● **Problem details**:
Verbatim copy, pictures excluded: every line from the one with "R5: 27k (U2/out, VCC) -> 27k (GND, VTH)" through the final line of the data below, and no other line.

━━━ Exercise input

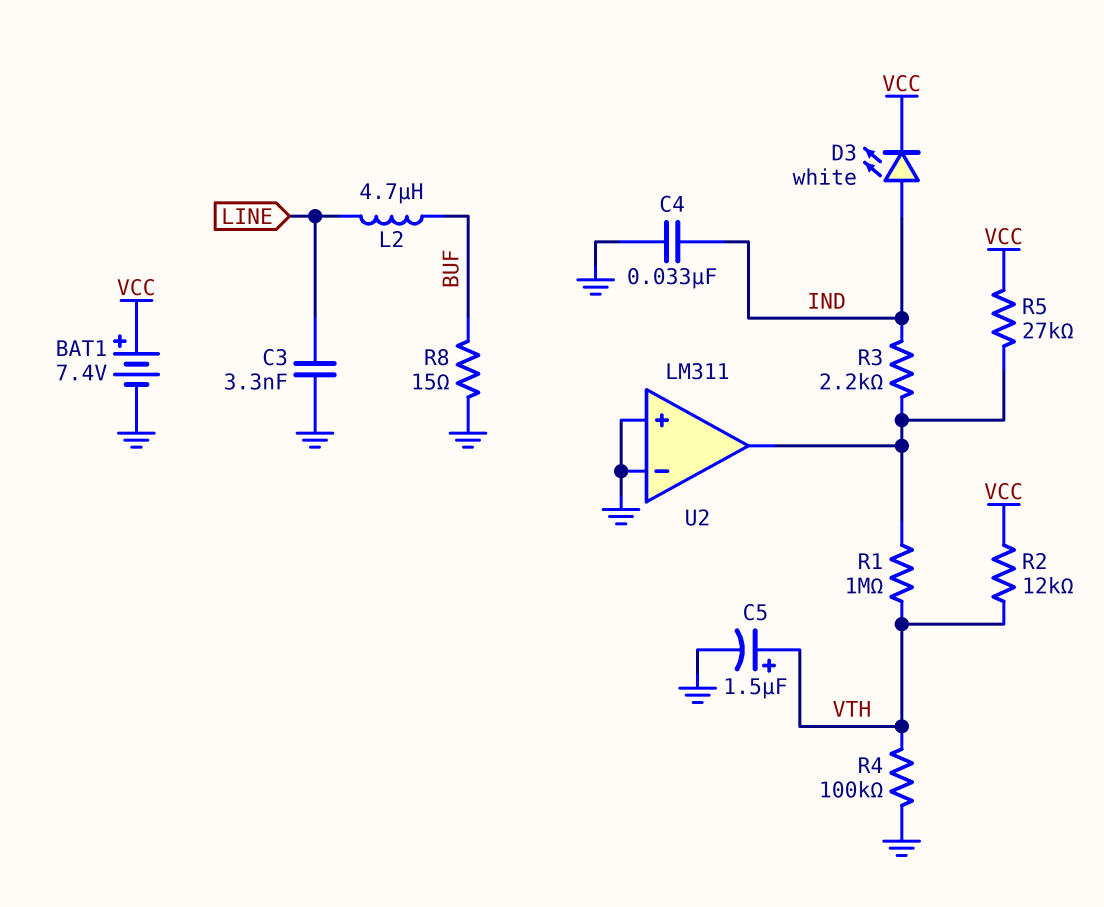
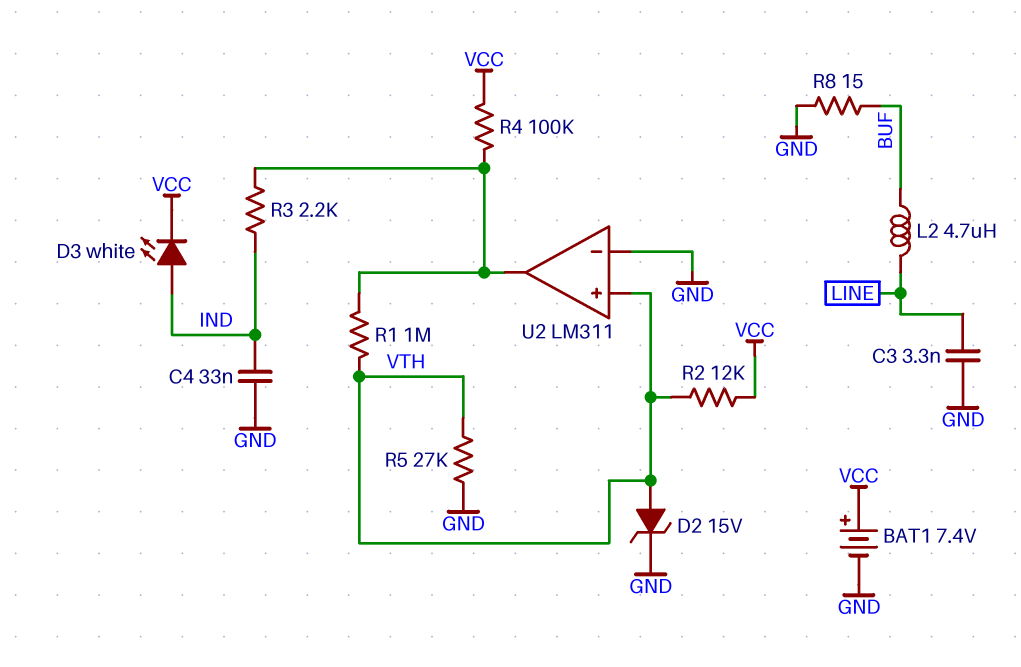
C5: 1.5uF (plus VTH, minus GND) -> none
D2: none -> zener 15V (A VTH, K GND)
R4: 100k (GND, VTH) -> 100k (U2/out, VCC)
R5: 27k (U2/out, VCC) -> 27k (GND, VTH)
U2 pin in+: GND -> VTH

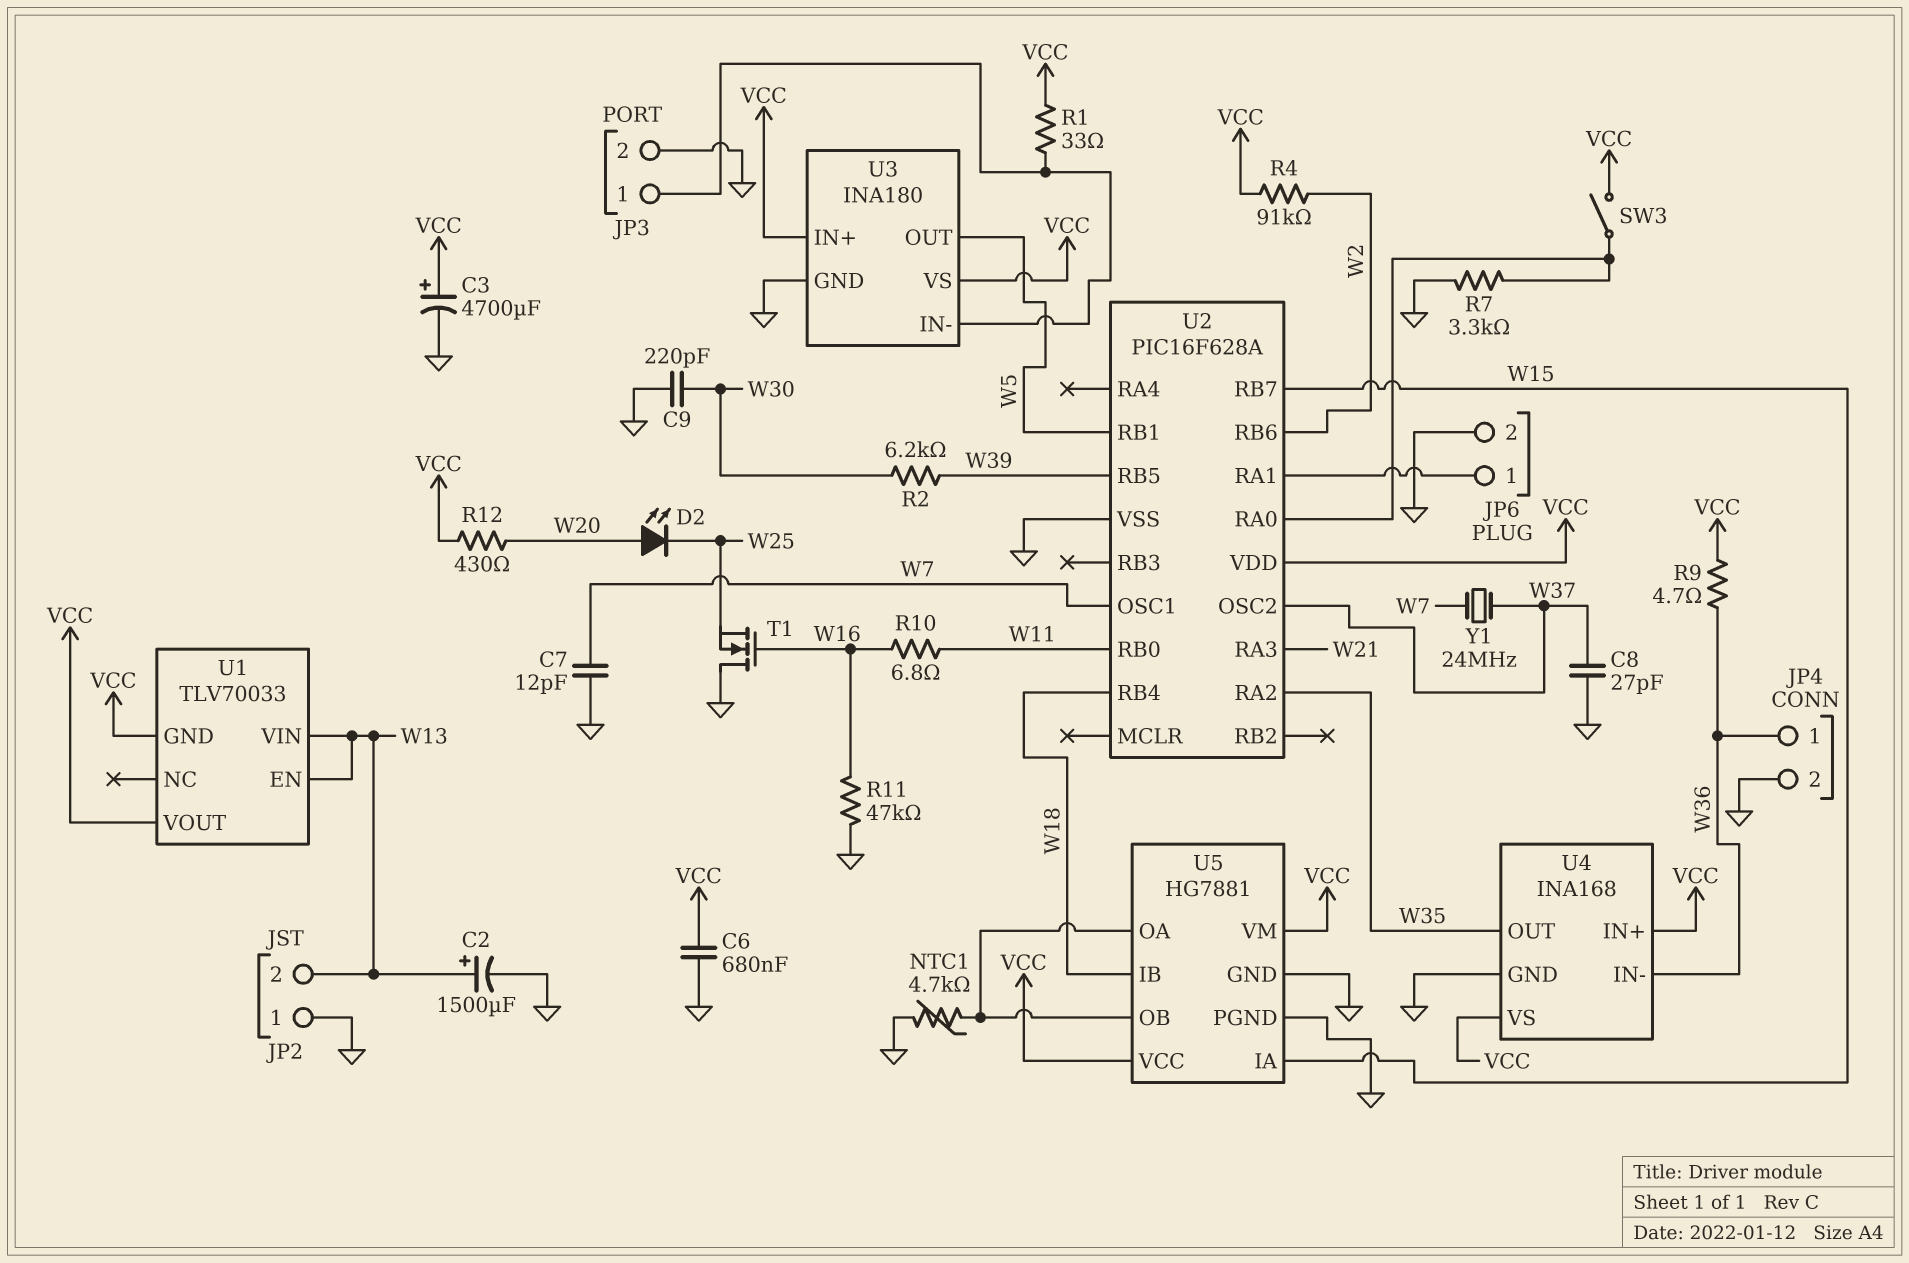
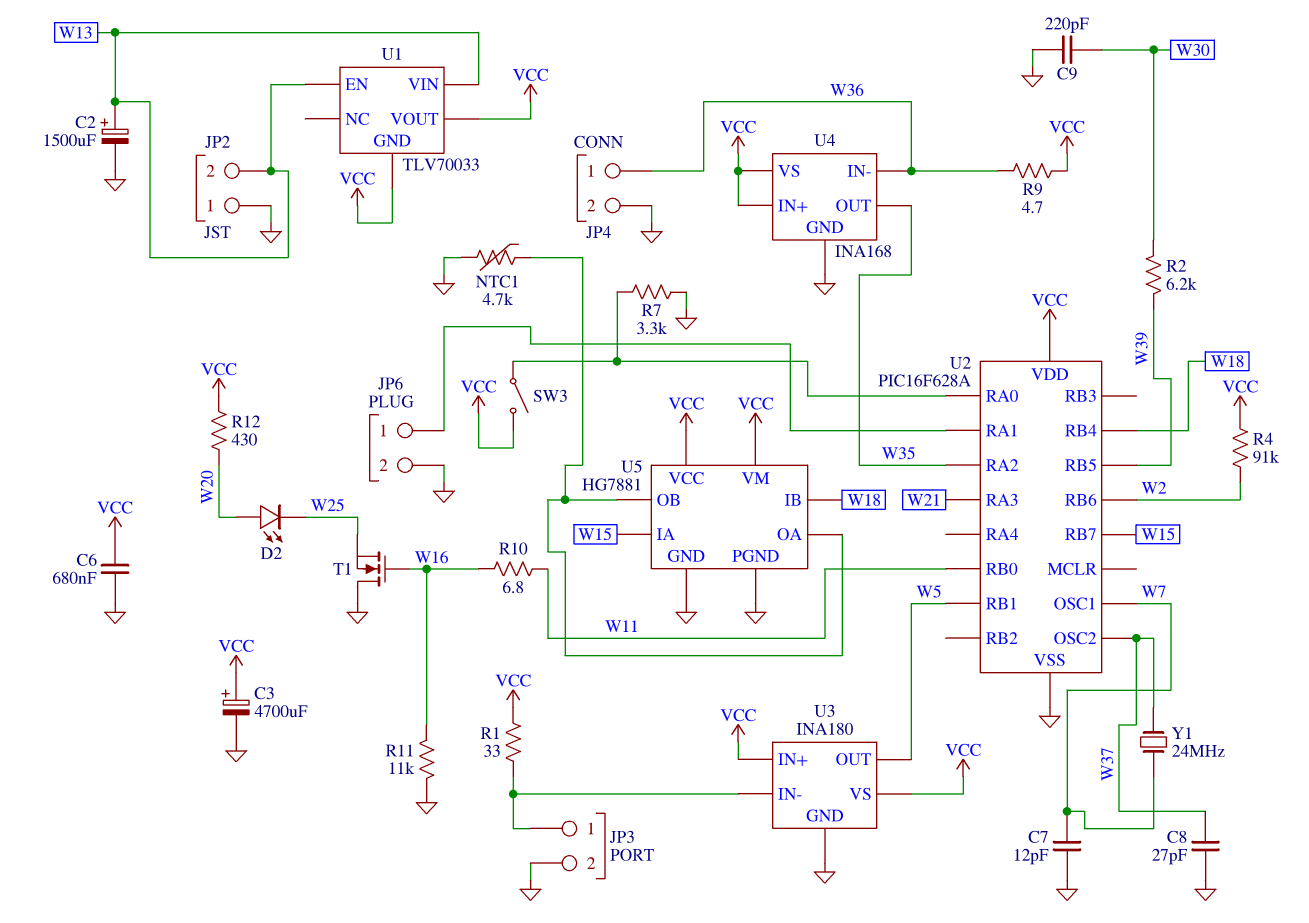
R11: 47k (GND, W16) -> 11k (GND, W16)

━━━━━━

● **Exercise solution**:
R5: 27k (U2/out, VCC) -> 27k (GND, VTH)
U2 pin in+: GND -> VTH

R11: 47k (GND, W16) -> 11k (GND, W16)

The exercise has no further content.